* **EXERCISE GOAL**
If the records below hold pictures, omit them, and print exactly the lines from the first line through the line containing "bottle in orange-coloured", inclusive.
::: RECORDS TO PROCESS
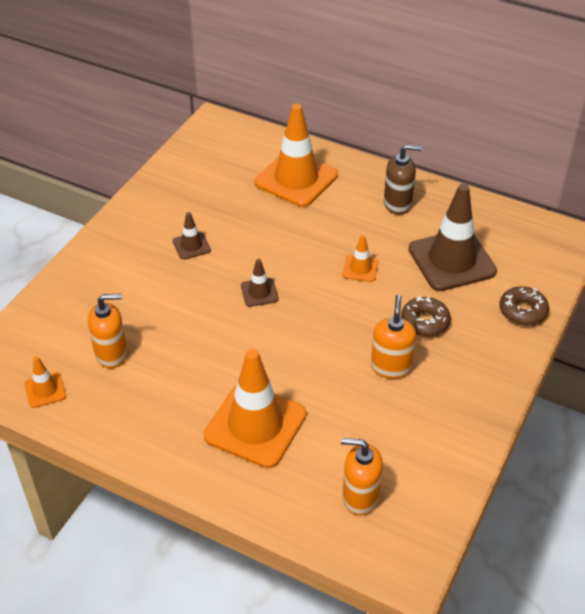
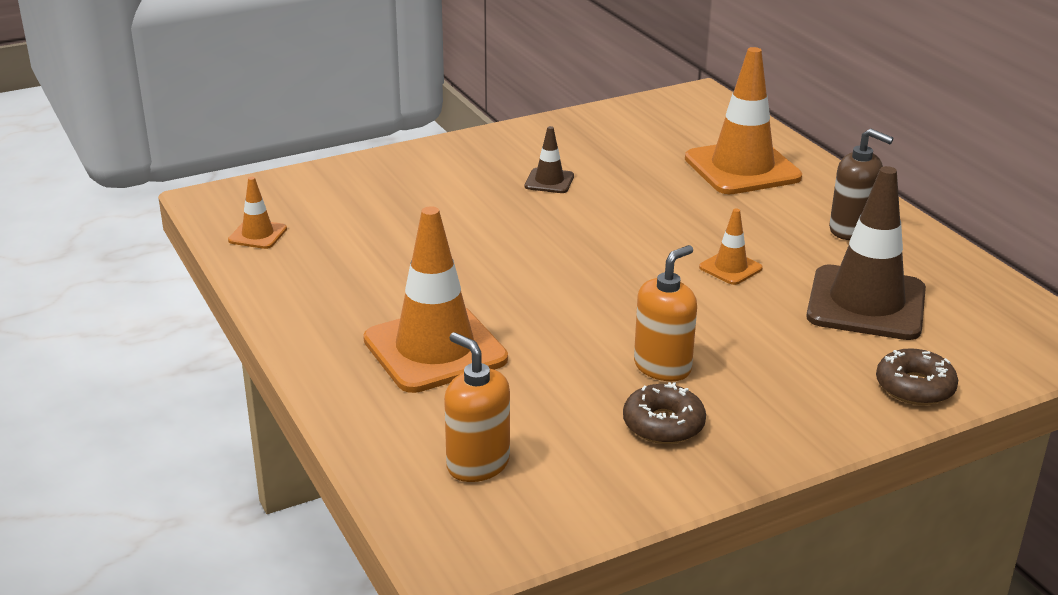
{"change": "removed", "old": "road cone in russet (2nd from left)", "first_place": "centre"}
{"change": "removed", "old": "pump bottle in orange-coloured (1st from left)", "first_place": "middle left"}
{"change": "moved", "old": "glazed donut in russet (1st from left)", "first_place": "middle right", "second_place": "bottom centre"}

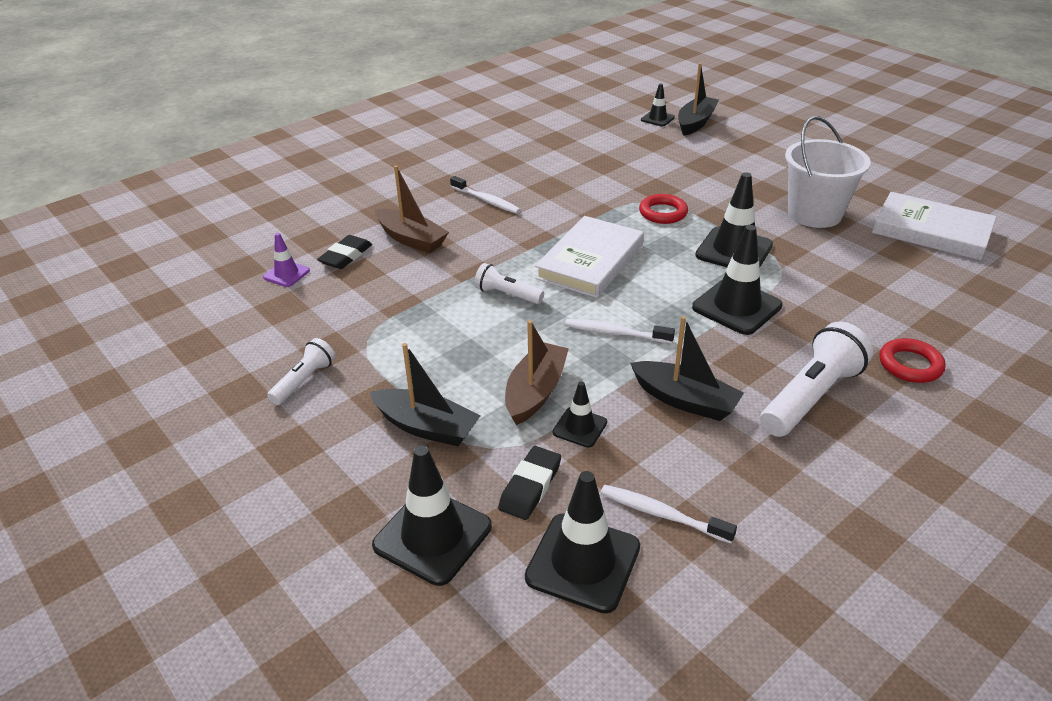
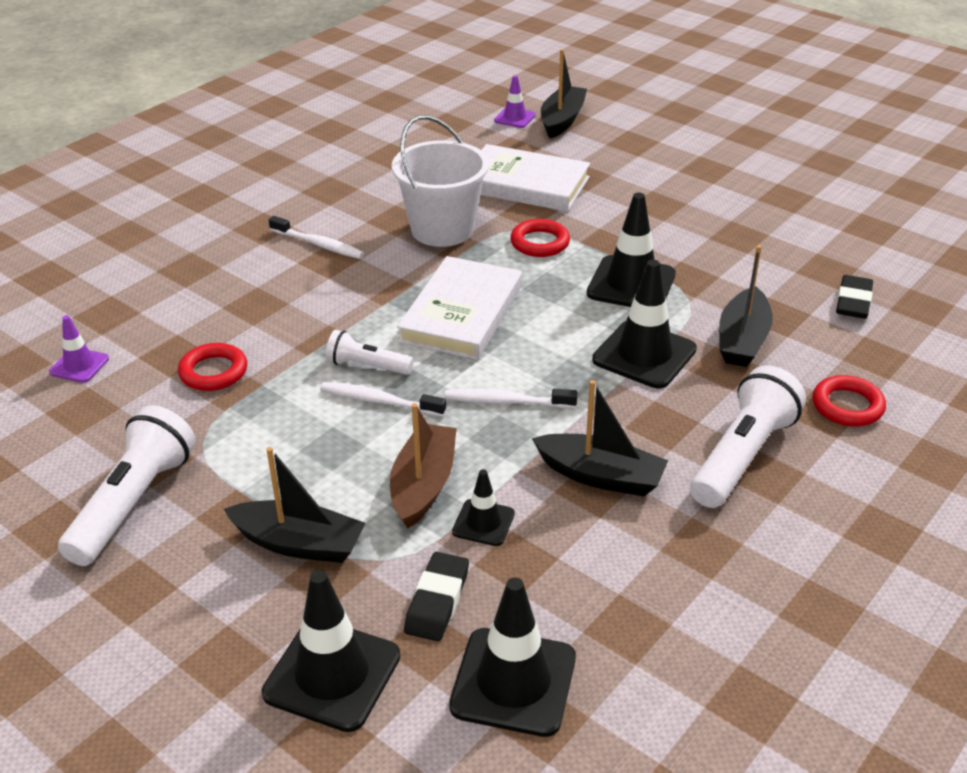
{"change": "recoloured", "old": "road cone in ebony (4th from left)", "new": "road cone in purple (2nd from left)", "first_place": "top centre", "second_place": "top centre"}
{"change": "moved", "old": "pail in snow-white", "first_place": "top right", "second_place": "top centre"}
{"change": "removed", "old": "toy boat in russet (1st from left)", "first_place": "top centre"}
{"change": "moved", "old": "hardcover in snow-white (2nd from left)", "first_place": "top right", "second_place": "top centre"}
{"change": "moved", "old": "gum eraser in ebony (1st from left in the first image)", "new": "gum eraser in ebony (2nd from left)", "first_place": "middle left", "second_place": "middle right"}
{"change": "resized", "old": "flashlight in snow-white (1st from left)", "first_place": "middle left", "second_place": "middle left", "factor": 1.77}
{"change": "moved", "old": "toothbrush in snow-white (3rd from left in the first image)", "new": "toothbrush in snow-white (2nd from left)", "first_place": "bottom centre", "second_place": "centre"}
{"change": "added", "new": "toy boat in ebony (4th from left)", "second_place": "middle right"}
{"change": "added", "new": "ring in red (1st from left)", "second_place": "middle left"}

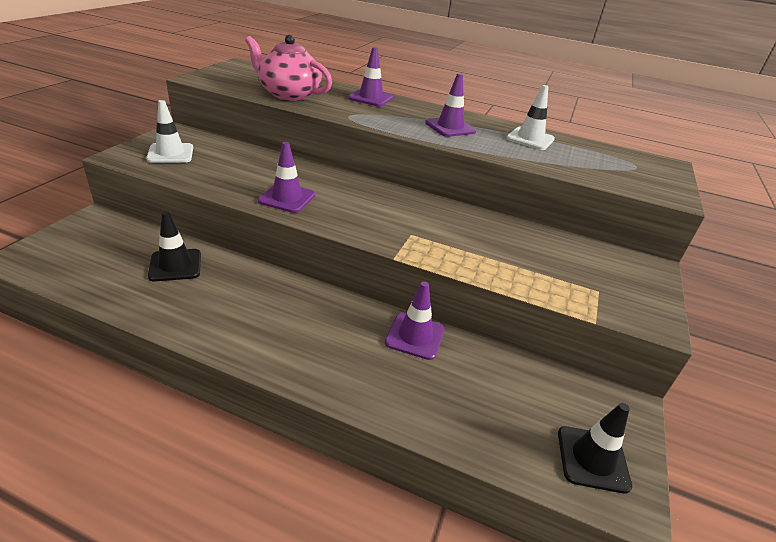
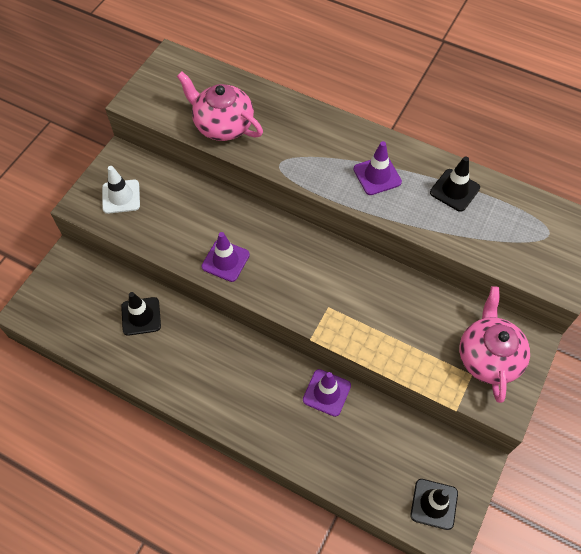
{"change": "removed", "old": "road cone in purple (2nd from left)", "first_place": "top centre"}
{"change": "recoloured", "old": "road cone in snow-white (2nd from left)", "new": "road cone in ebony (3rd from left)", "first_place": "top right", "second_place": "top right"}
{"change": "added", "new": "china teapot in rose-pink (2nd from left)", "second_place": "middle right"}

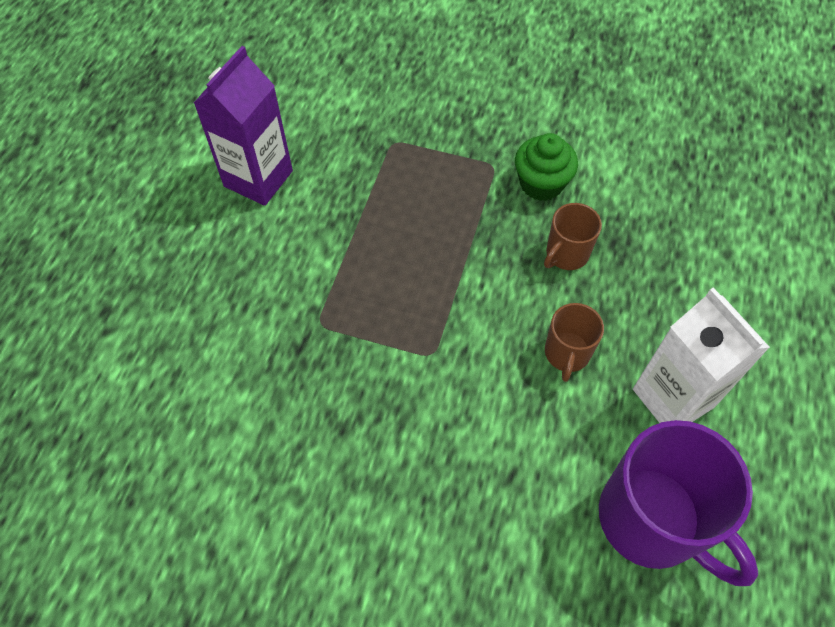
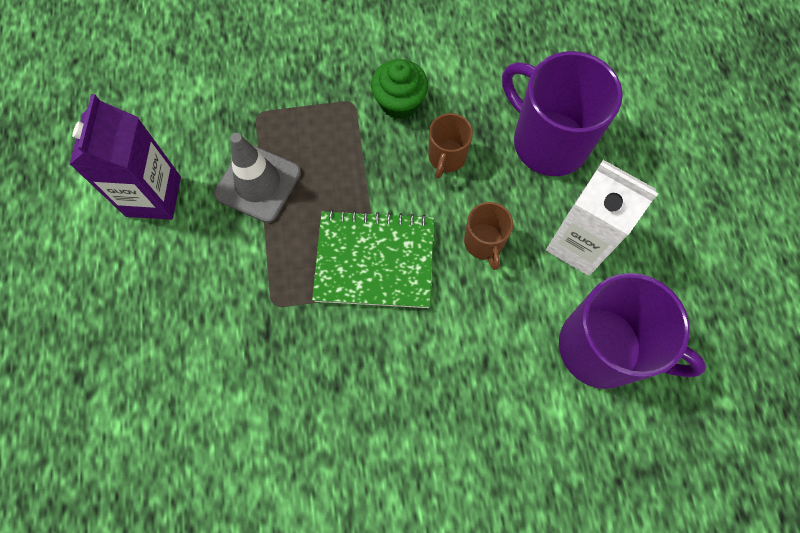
{"change": "added", "new": "mug in purple (1st from left)", "second_place": "top right"}
{"change": "added", "new": "road cone in gray", "second_place": "middle left"}
{"change": "added", "new": "notepad in emerald", "second_place": "centre"}

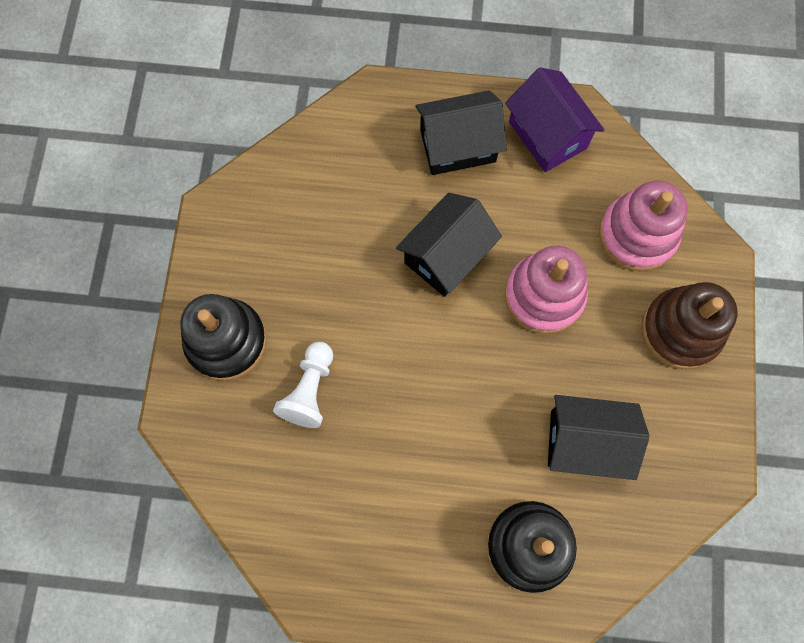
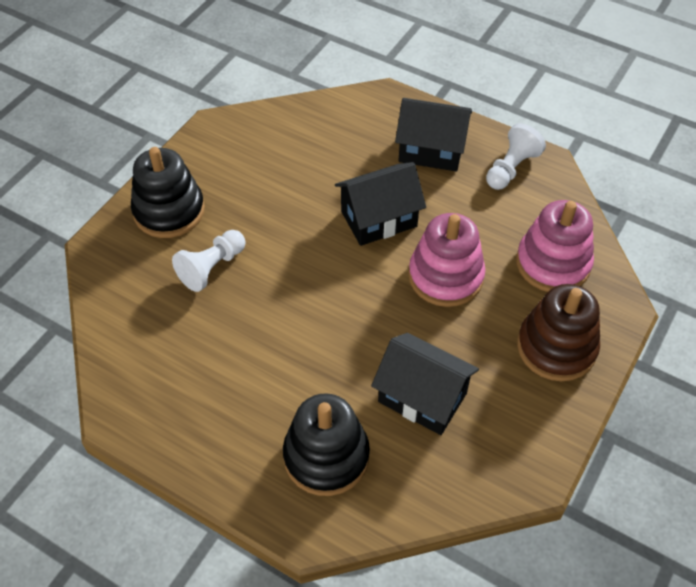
{"change": "replaced", "old": "toy house in purple", "new": "game pawn in snow-white (2nd from left)", "first_place": "top right", "second_place": "top right"}

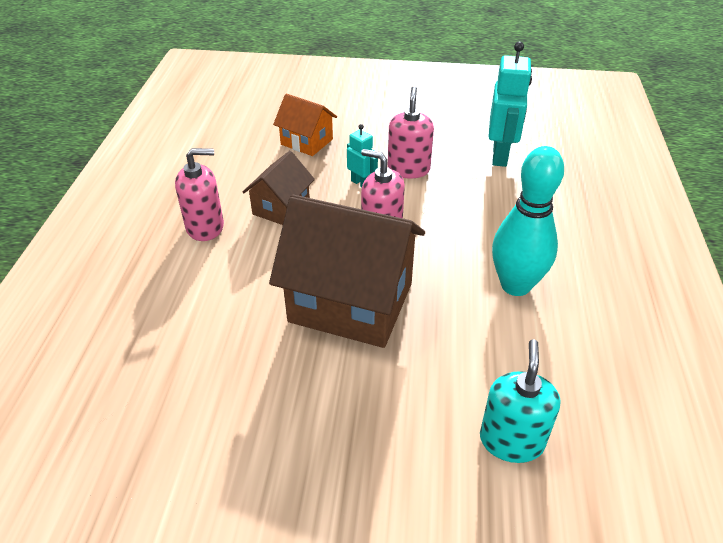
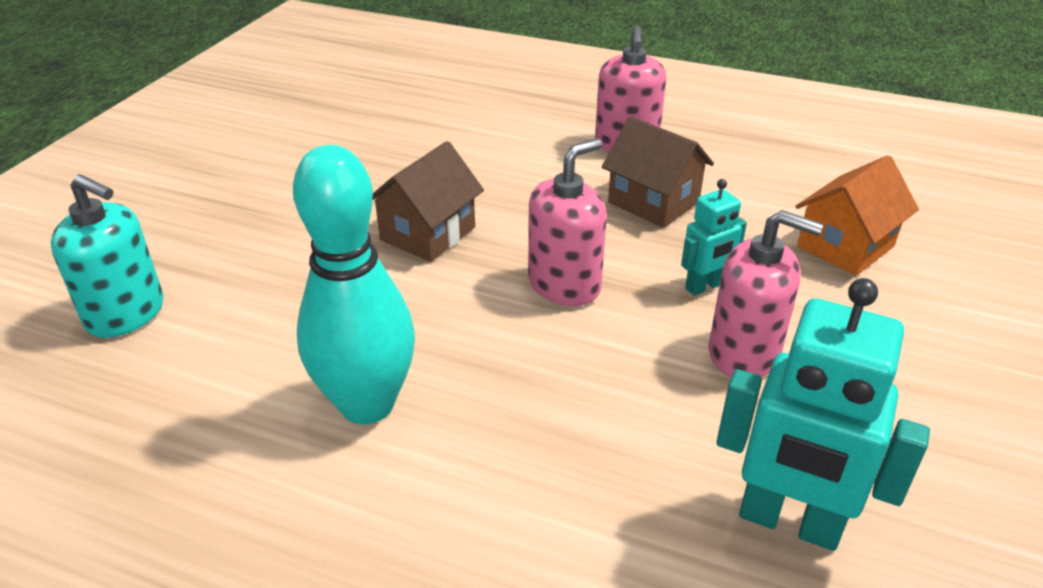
{"change": "resized", "old": "toy house in russet (2nd from left in the first image)", "first_place": "centre", "second_place": "centre", "factor": 0.52}

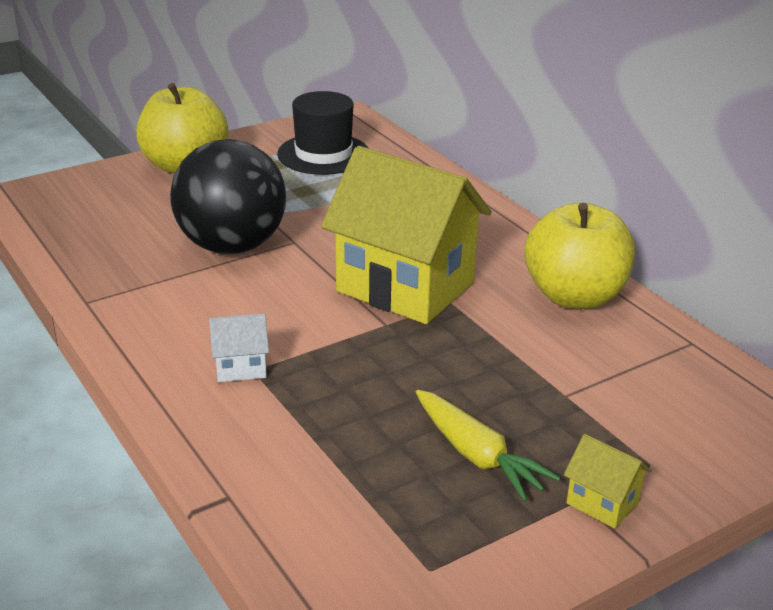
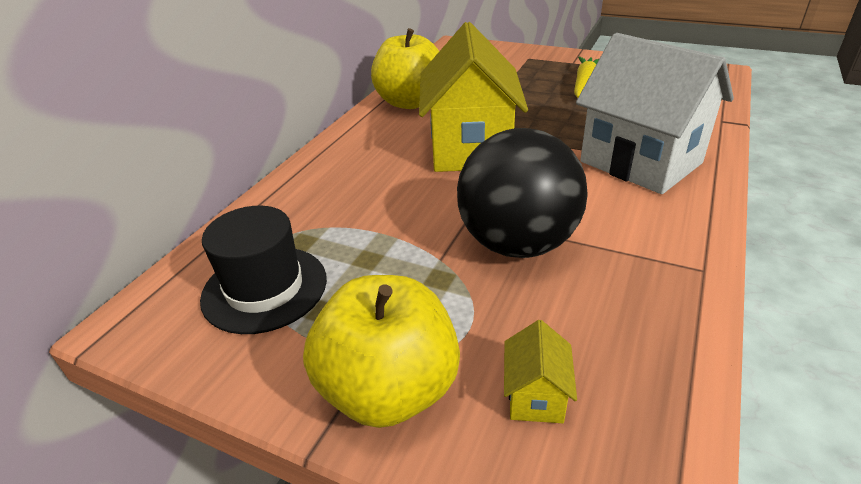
{"change": "resized", "old": "toy house in snow-white", "first_place": "middle left", "second_place": "top right", "factor": 2.49}
{"change": "moved", "old": "toy house in bright yellow (2nd from left)", "first_place": "bottom right", "second_place": "bottom centre"}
::::::
* **TASK ANSWER**
{"change": "removed", "old": "road cone in russet (2nd from left)", "first_place": "centre"}
{"change": "removed", "old": "pump bottle in orange-coloured (1st from left)", "first_place": "middle left"}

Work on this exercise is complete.